_Source material_:
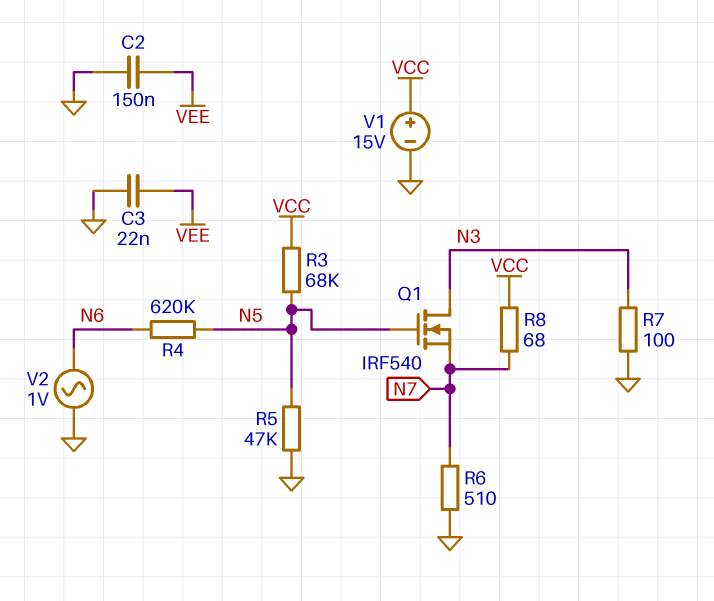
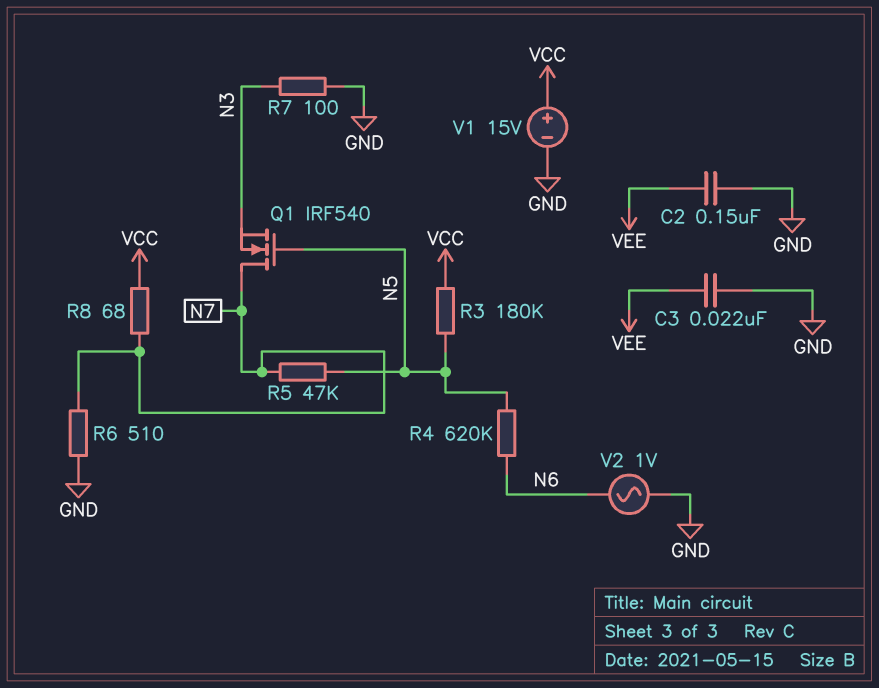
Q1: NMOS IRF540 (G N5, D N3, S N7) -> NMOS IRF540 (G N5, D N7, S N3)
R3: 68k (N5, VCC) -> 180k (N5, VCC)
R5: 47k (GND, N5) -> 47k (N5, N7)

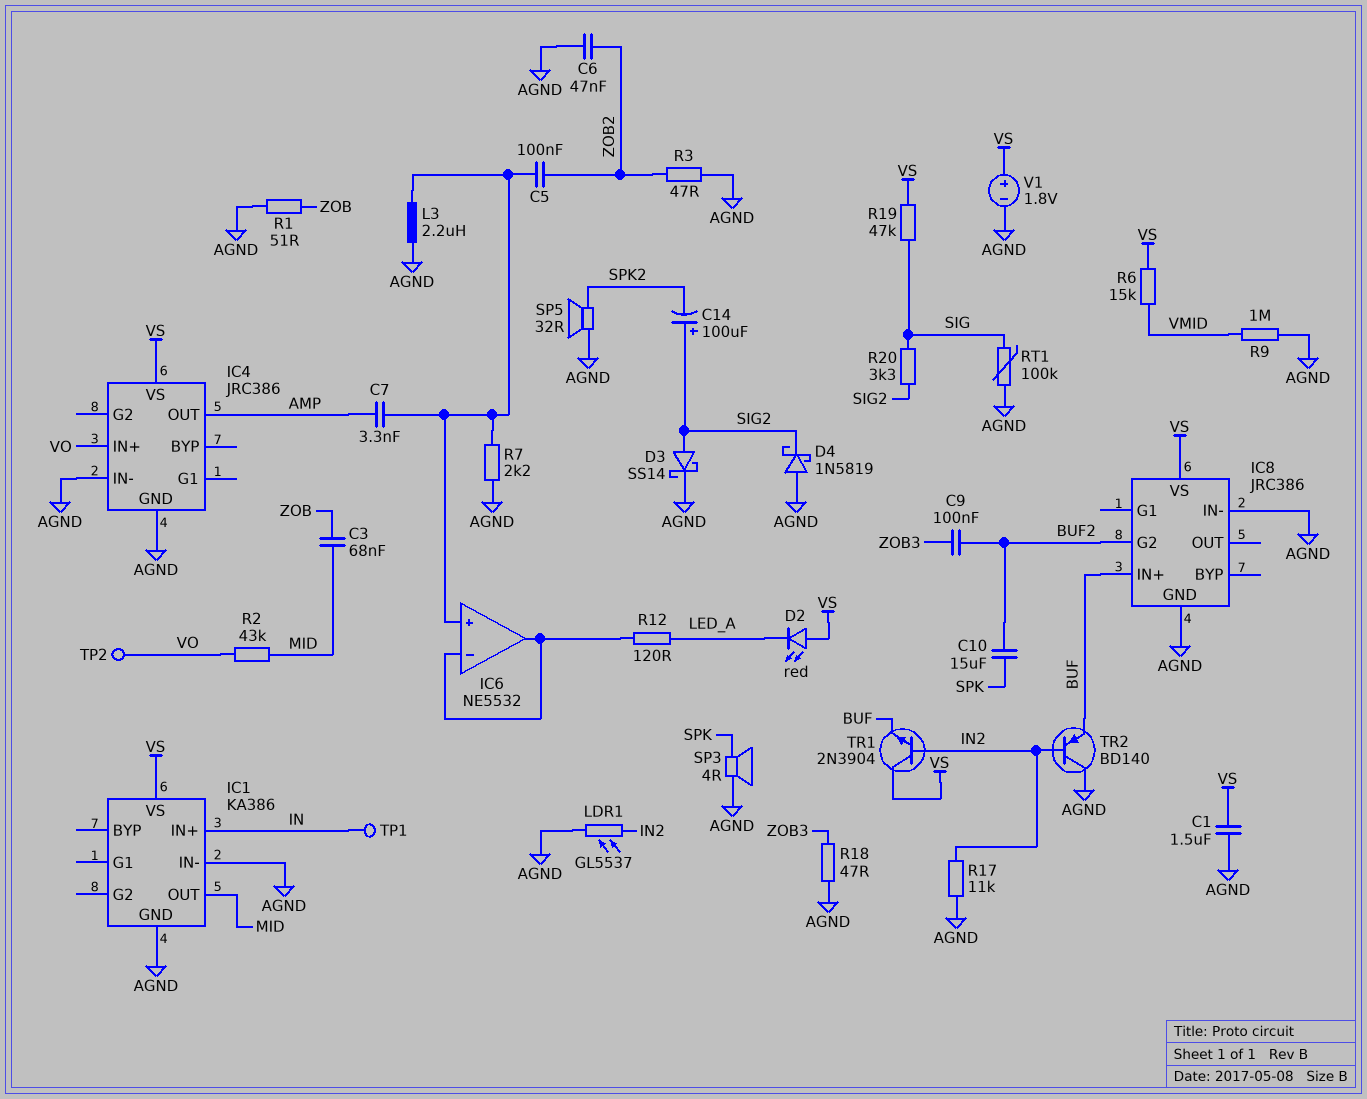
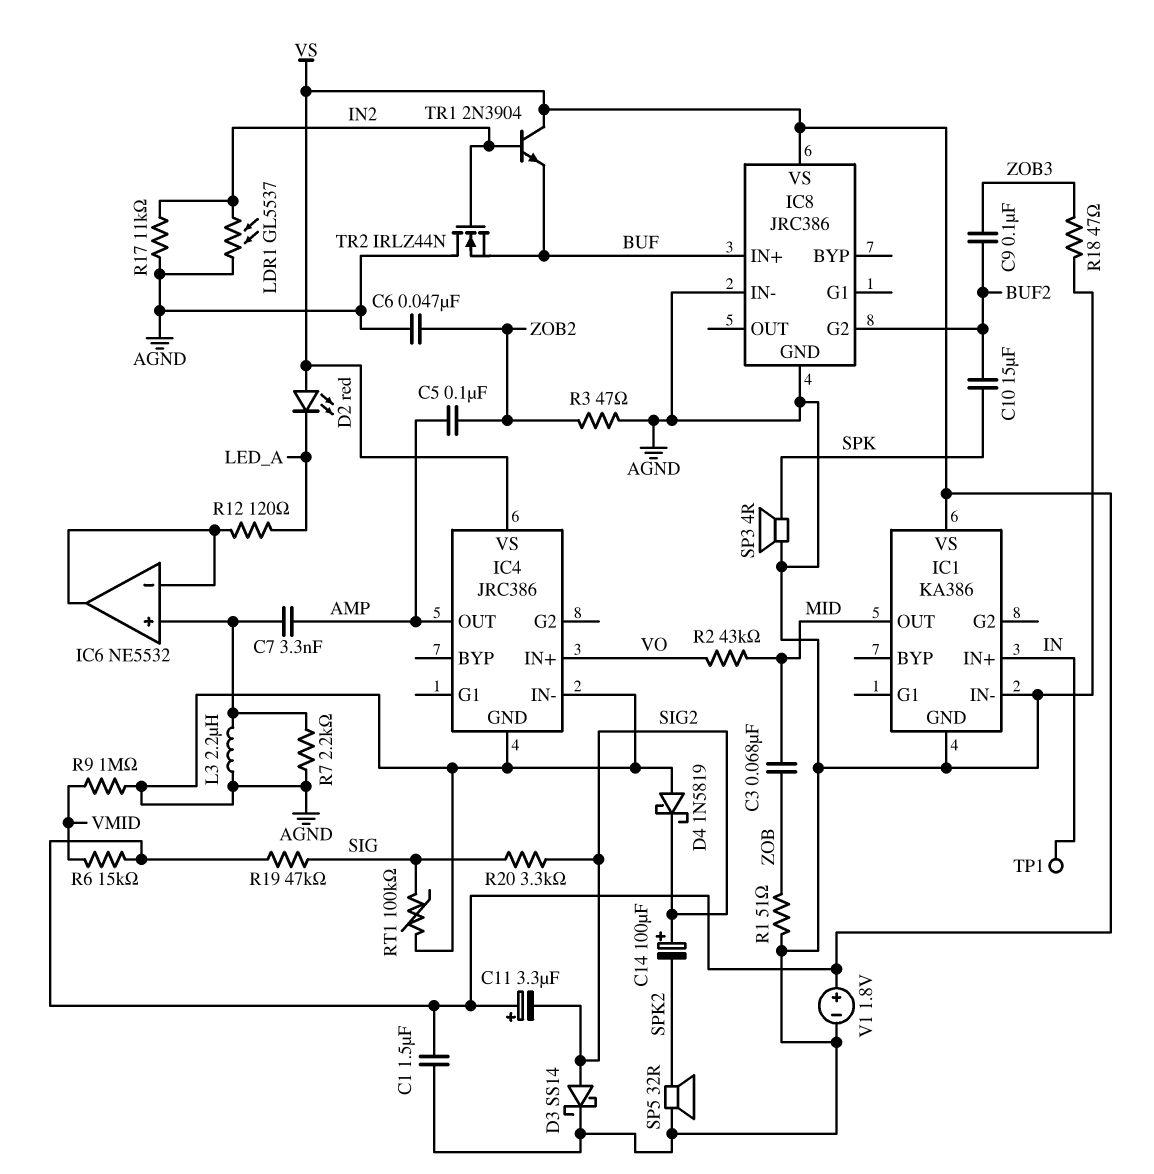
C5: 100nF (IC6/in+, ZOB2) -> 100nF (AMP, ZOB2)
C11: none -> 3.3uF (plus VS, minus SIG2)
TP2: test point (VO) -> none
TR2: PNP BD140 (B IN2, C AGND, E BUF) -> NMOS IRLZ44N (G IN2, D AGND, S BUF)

_Problem description_:
From the line containing "TP2: test point (VO) -> none" down to the final line of the records above, copy everything exactly and include nothing else.

_Exercise result_:
TP2: test point (VO) -> none
TR2: PNP BD140 (B IN2, C AGND, E BUF) -> NMOS IRLZ44N (G IN2, D AGND, S BUF)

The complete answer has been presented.